Task prompt:
Transcribe nothing but the lines from the one with "red pentagon: (291, 397) -> (403, 543), moved" to the end of the entries, both included, keeping each exact and leaving every picture out.

=== Data for this task ===

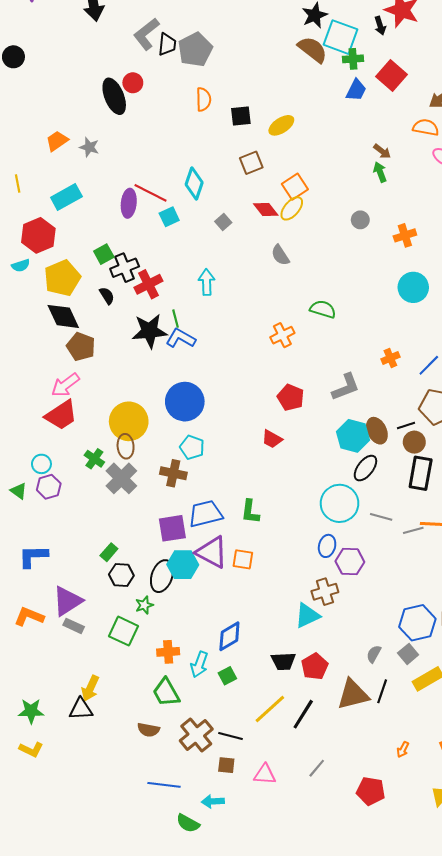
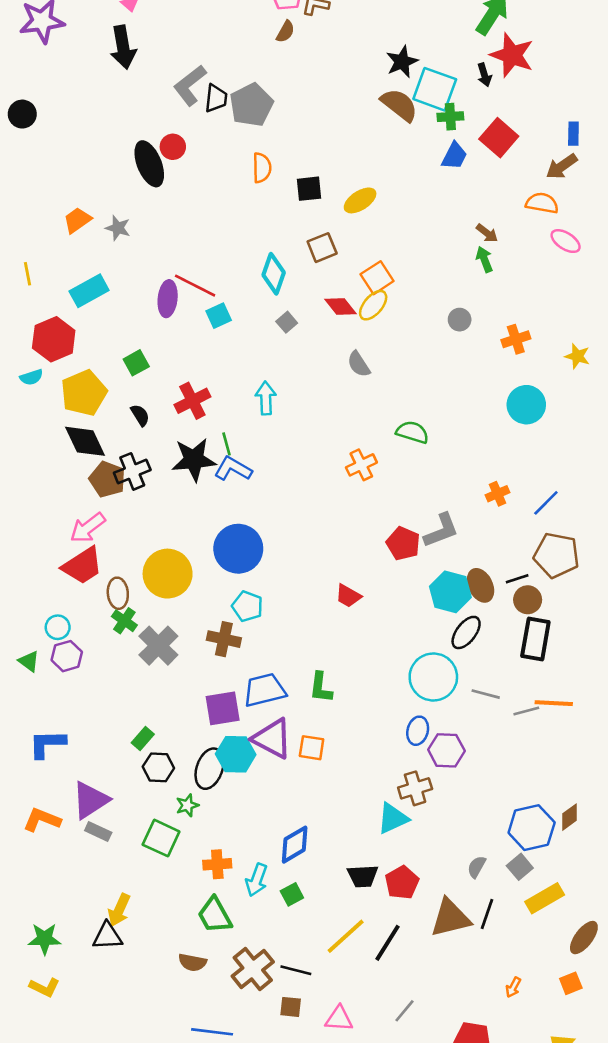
cyan diamond: (194, 184) -> (274, 274), moved
black cross: (125, 268) -> (132, 471), moved
red pentagon: (291, 397) -> (403, 543), moved
brown ellipse: (126, 446) -> (118, 593), moved

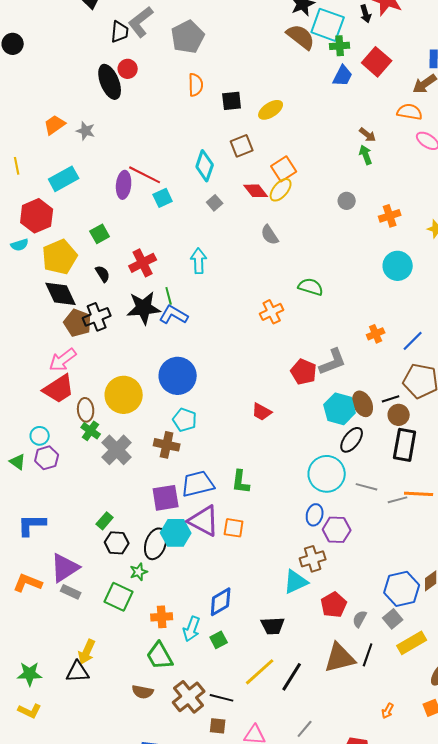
black trapezoid: (216, 98) -> (120, 32), moved
red pentagon: (402, 883) -> (334, 605), moved

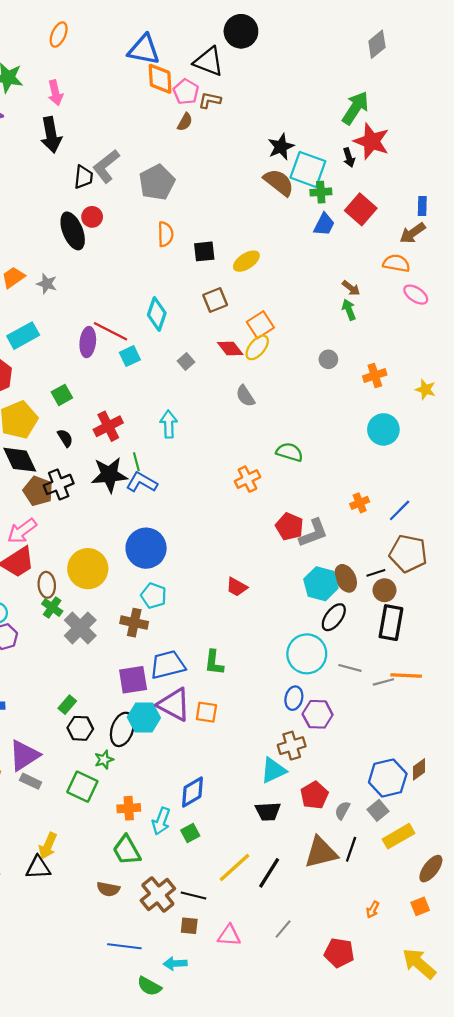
cyan diamond: (205, 166) -> (157, 314), moved
red pentagon: (304, 372) -> (290, 527), moved
black trapezoid: (273, 626) -> (268, 811), moved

===

Exercise response:
red pentagon: (291, 397) -> (403, 543), moved
brown ellipse: (126, 446) -> (118, 593), moved

black trapezoid: (216, 98) -> (120, 32), moved
red pentagon: (402, 883) -> (334, 605), moved

cyan diamond: (205, 166) -> (157, 314), moved
red pentagon: (304, 372) -> (290, 527), moved
black trapezoid: (273, 626) -> (268, 811), moved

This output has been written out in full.